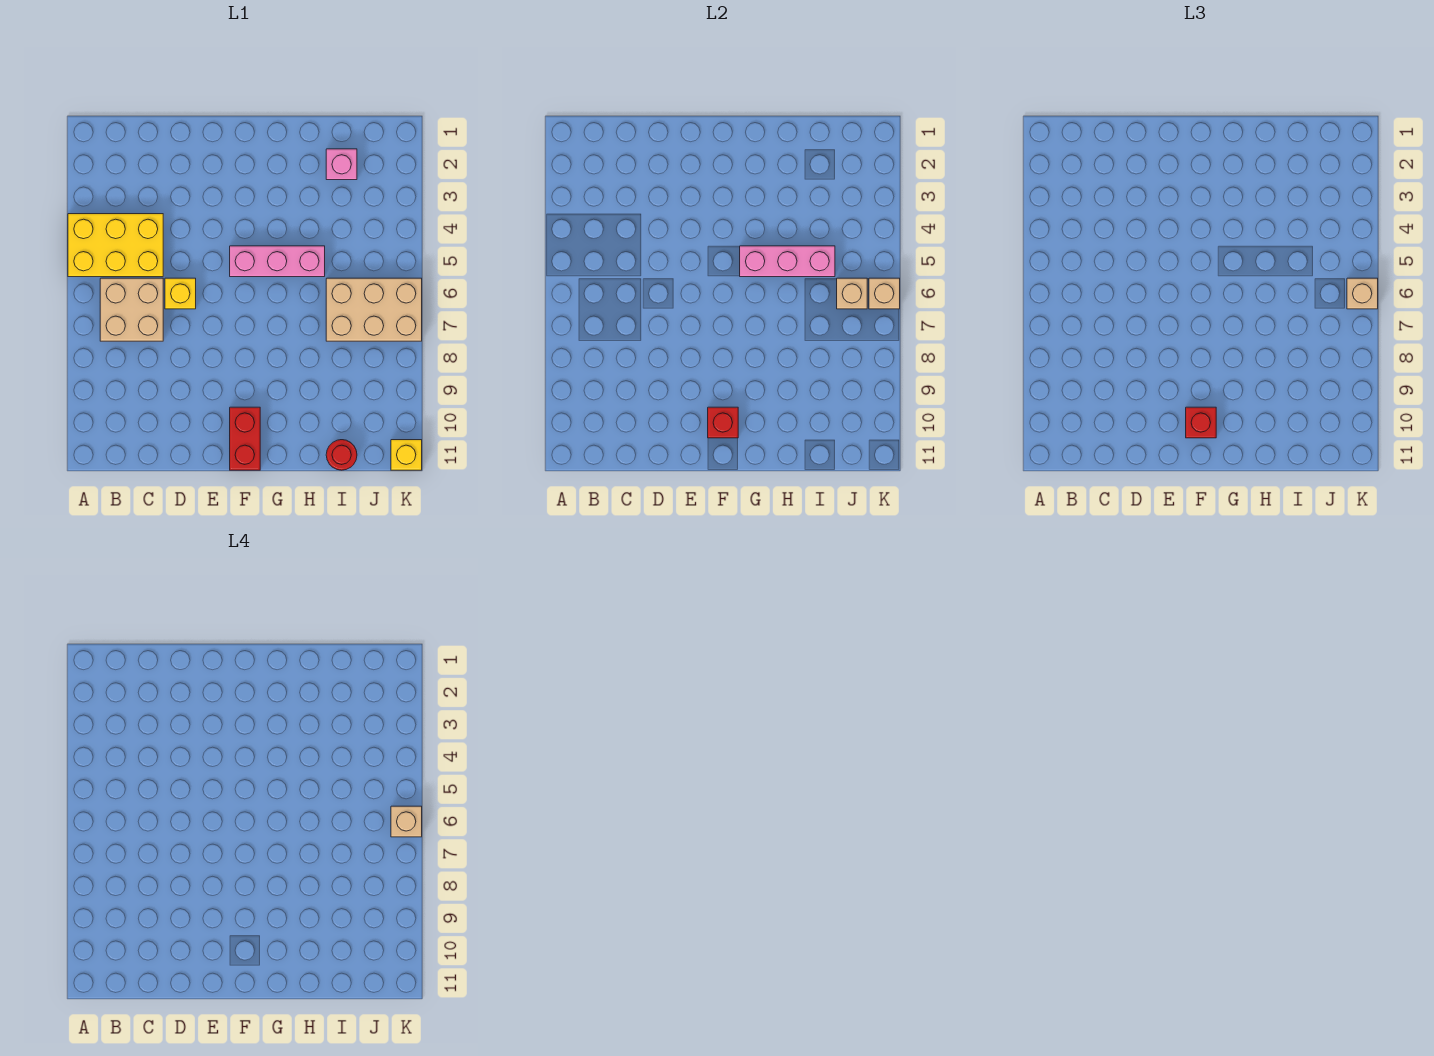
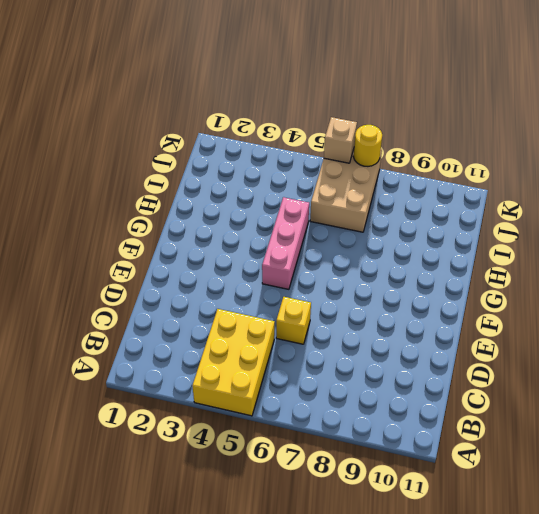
yellow round brick K7 level 2 -> none
none -> tan brick B6:C7 level 1
none -> red brick F10:F11 level 1
none -> pink brick I2 level 1

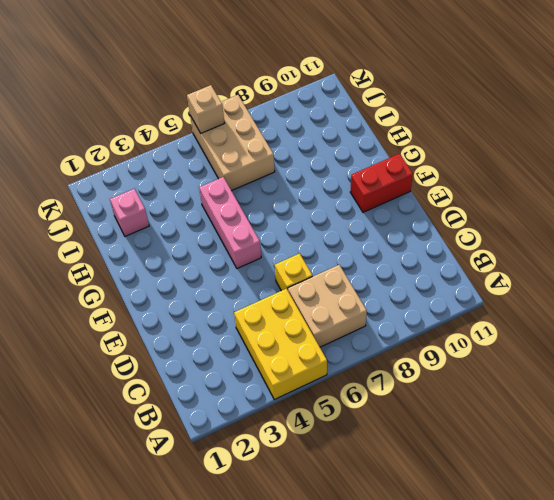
none -> red round brick I11 level 1
none -> yellow brick K11 level 1
none -> red brick F10 level 2

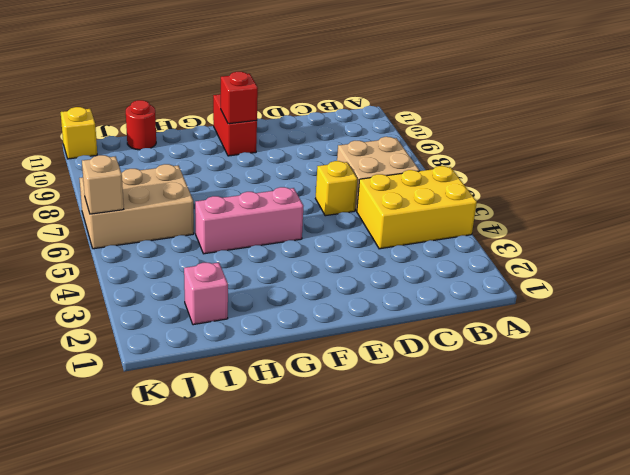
none -> pink brick G5:I5 level 2
none -> tan brick J6 level 2
none -> red brick F10 level 3

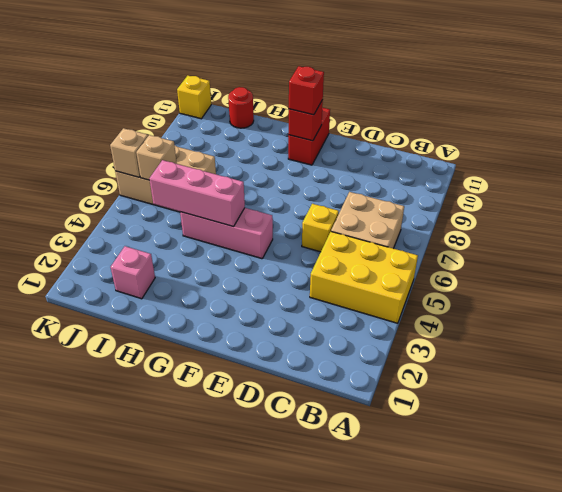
none -> tan brick K6 level 3
none -> tan brick K6 level 4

## Task to complete
Say how many lines in the records contain the string "pink", and say nothing else.

## Output below
2